:: PROVIDED RECORDS

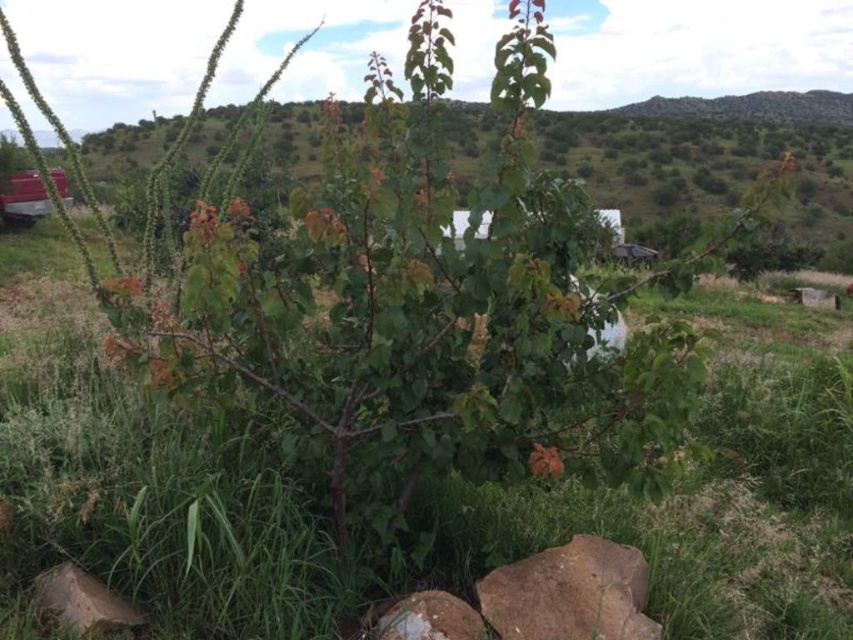
Which is below, brown rough rock at lower center or brown rough boulder at lower left?

brown rough rock at lower center is lower down.

Does brown rough rock at lower center have a smaller size compared to brown rough boulder at lower left?

No.

Does point (566, 609) come farther from viewer compared to point (38, 592)?

Yes.

What are the coordinates of `brown rough rock at lower center` in the screenshot? It's located at (570, 593).

Which is above, brown rough rock at lower center or rusty metallic boulder at lower center?

Positioned higher is brown rough rock at lower center.

Can you confirm if brown rough rock at lower center is positioned to the right of rusty metallic boulder at lower center?

Correct, you'll find brown rough rock at lower center to the right of rusty metallic boulder at lower center.

Identify the location of brown rough rock at lower center. (570, 593).

Based on the photo, which is above, rusty metallic boulder at lower center or metallic red car at left?

metallic red car at left is above.

Between rusty metallic boulder at lower center and metallic red car at left, which one has more height?

With more height is metallic red car at left.

The width and height of the screenshot is (853, 640). What do you see at coordinates (430, 618) in the screenshot?
I see `rusty metallic boulder at lower center` at bounding box center [430, 618].

Where is `rusty metallic boulder at lower center`? Image resolution: width=853 pixels, height=640 pixels. rusty metallic boulder at lower center is located at coordinates (430, 618).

::::

Reproduce all of the lines above word for word, but omit the picture.

Which is below, brown rough rock at lower center or brown rough boulder at lower left?

brown rough rock at lower center is lower down.

Does brown rough rock at lower center have a smaller size compared to brown rough boulder at lower left?

No.

Does point (566, 609) come farther from viewer compared to point (38, 592)?

Yes.

What are the coordinates of `brown rough rock at lower center` in the screenshot? It's located at (570, 593).

Which is above, brown rough rock at lower center or rusty metallic boulder at lower center?

Positioned higher is brown rough rock at lower center.

Can you confirm if brown rough rock at lower center is positioned to the right of rusty metallic boulder at lower center?

Correct, you'll find brown rough rock at lower center to the right of rusty metallic boulder at lower center.

Identify the location of brown rough rock at lower center. (570, 593).

Based on the photo, which is above, rusty metallic boulder at lower center or metallic red car at left?

metallic red car at left is above.

Between rusty metallic boulder at lower center and metallic red car at left, which one has more height?

With more height is metallic red car at left.

The width and height of the screenshot is (853, 640). What do you see at coordinates (430, 618) in the screenshot?
I see `rusty metallic boulder at lower center` at bounding box center [430, 618].

Where is `rusty metallic boulder at lower center`? Image resolution: width=853 pixels, height=640 pixels. rusty metallic boulder at lower center is located at coordinates (430, 618).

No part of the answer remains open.